_TASK OBJECTIVE:_ Retype every line from the top of the entries down to the one with "none -> red brick K2 level 1", both included, and skip the pictures.

_LISTED RECORDS:_

++++++++++++++++++++

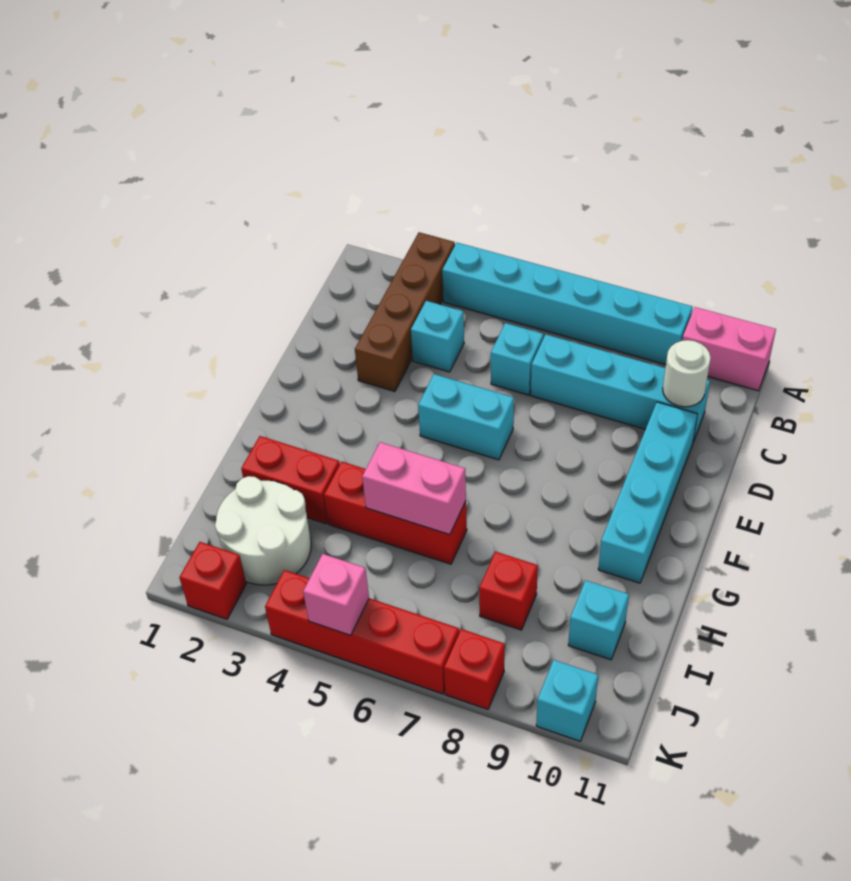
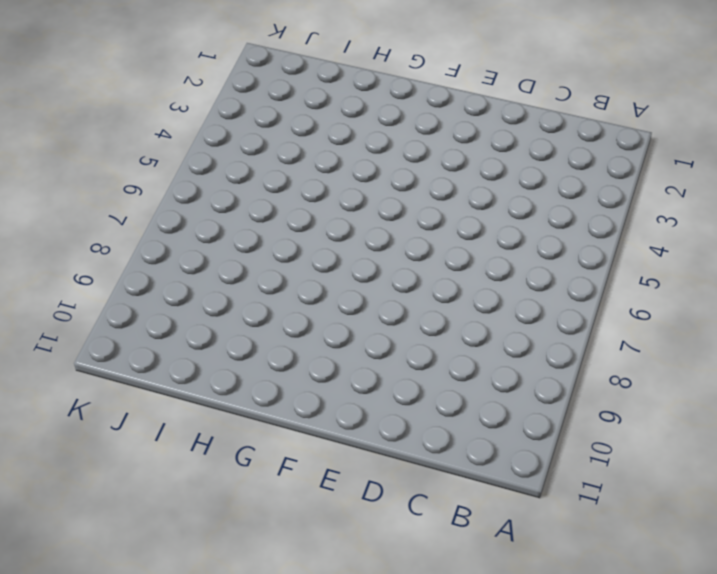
none -> brown brick A3:D3 level 1
none -> cyan brick A4:A9 level 1
none -> pink brick A10:A11 level 1

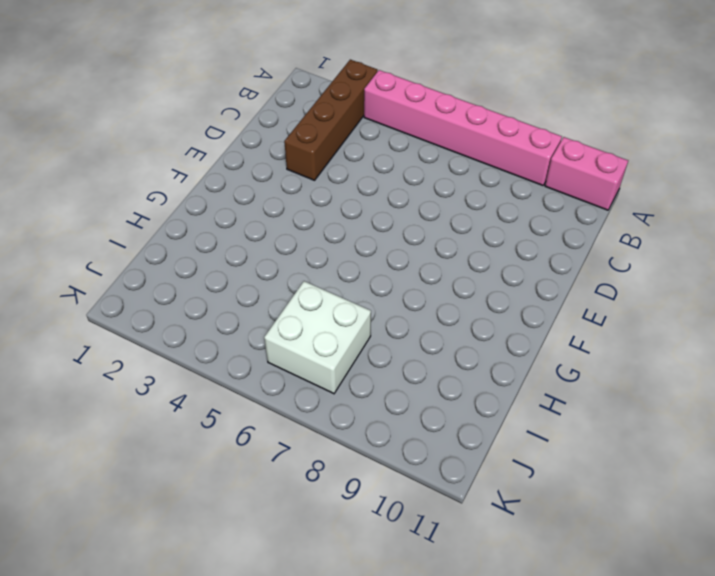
pink brick A4:A9 level 1 -> cyan brick A4:A9 level 1
white brick I6:J7 level 1 -> none
none -> cyan brick C4 level 1
none -> cyan brick C6 level 1
none -> cyan brick C7:C10 level 1

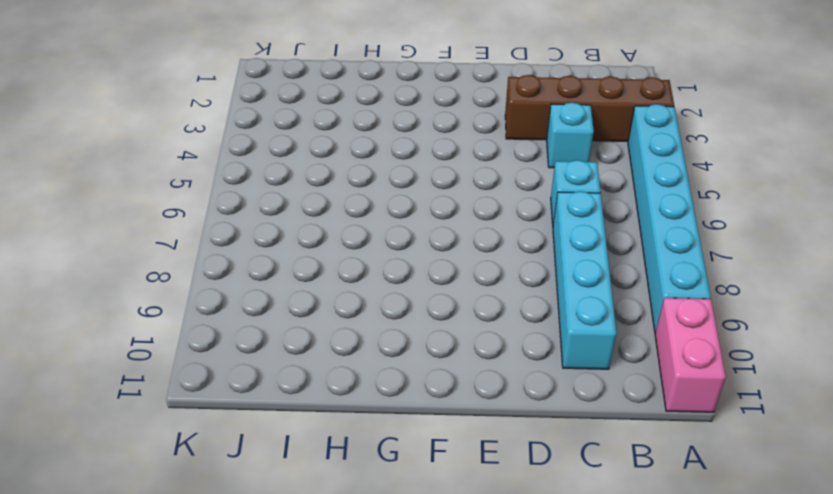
none -> cyan brick D10:G10 level 1
none -> cyan brick E5:E6 level 1
none -> red brick H2:H3 level 1

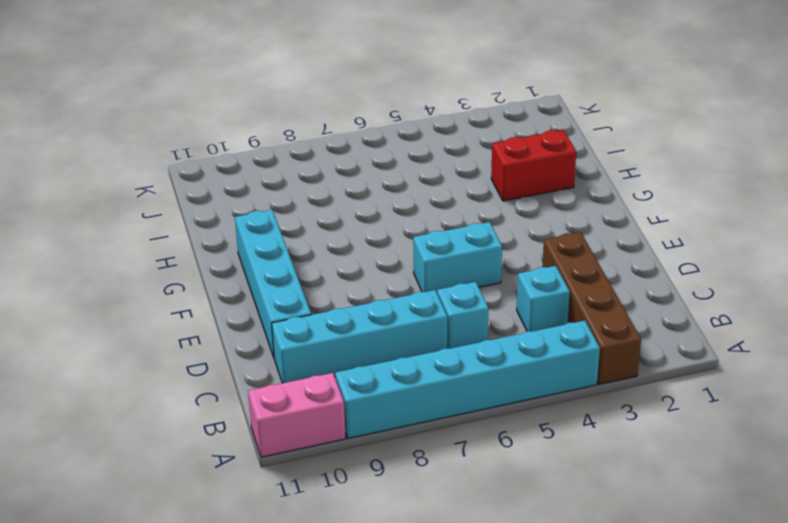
none -> red brick H4:H6 level 1
none -> white round brick I2:J3 level 1
none -> red brick I8 level 1

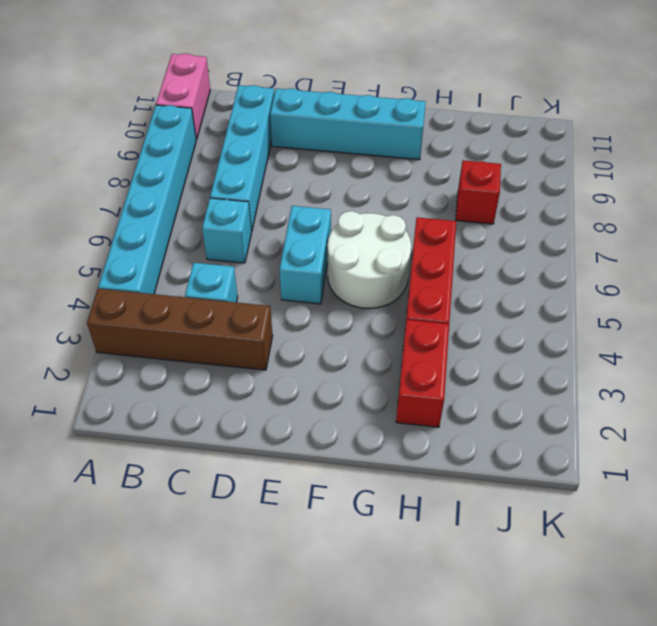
white round brick F5:G6 level 1 -> white round brick I2:J3 level 1
none -> cyan brick I10 level 1
none -> red brick K2 level 1
none -> red brick K4:K7 level 1

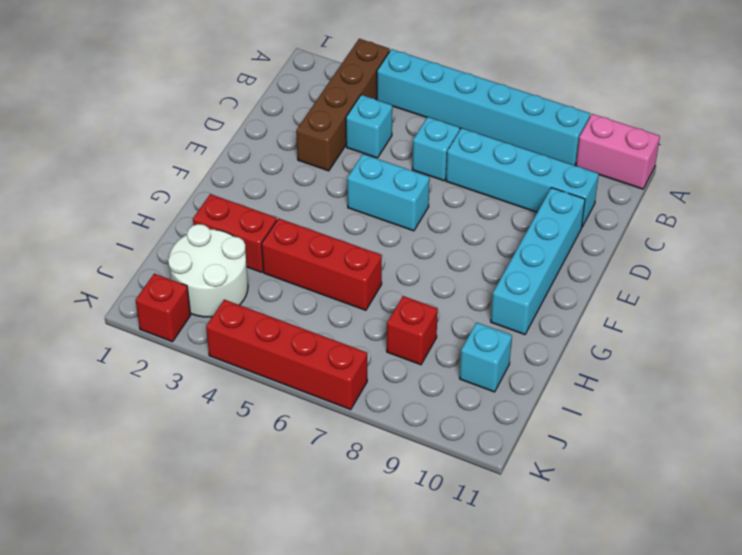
none -> red brick K8 level 1
none -> cyan brick K10 level 1
none -> white round brick C10 level 2

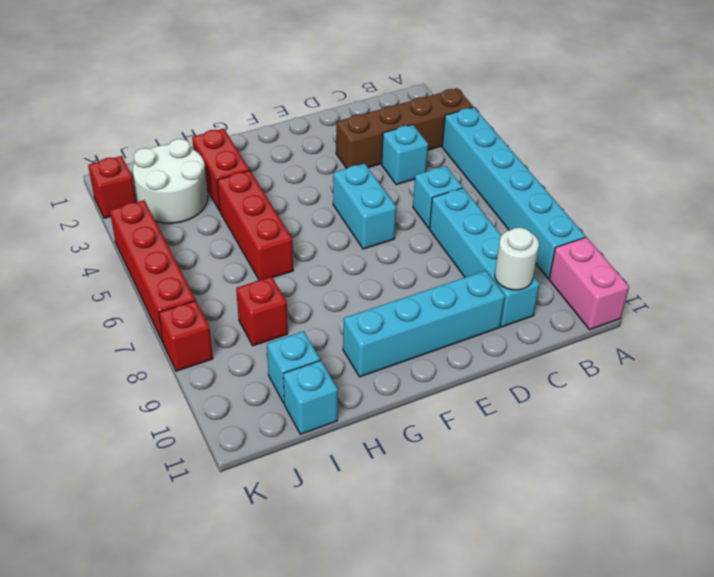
cyan brick I11 level 1 -> cyan brick K10 level 1
none -> pink brick H5:H6 level 2
none -> pink brick K5 level 2

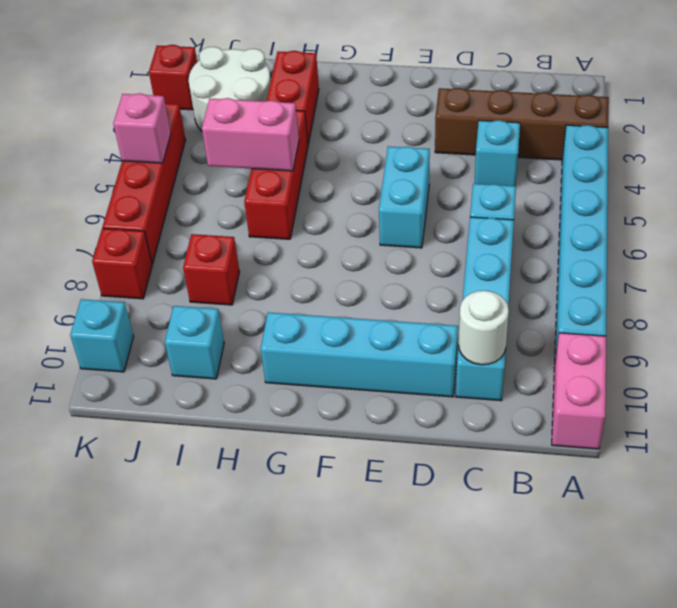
pink brick H5:I5 level 2 -> pink brick H5:H6 level 2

++++++++++++++++++++

_ANSWER AREA:_
none -> brown brick A3:D3 level 1
none -> cyan brick A4:A9 level 1
none -> pink brick A10:A11 level 1

pink brick A4:A9 level 1 -> cyan brick A4:A9 level 1
white brick I6:J7 level 1 -> none
none -> cyan brick C4 level 1
none -> cyan brick C6 level 1
none -> cyan brick C7:C10 level 1

none -> cyan brick D10:G10 level 1
none -> cyan brick E5:E6 level 1
none -> red brick H2:H3 level 1

none -> red brick H4:H6 level 1
none -> white round brick I2:J3 level 1
none -> red brick I8 level 1

white round brick F5:G6 level 1 -> white round brick I2:J3 level 1
none -> cyan brick I10 level 1
none -> red brick K2 level 1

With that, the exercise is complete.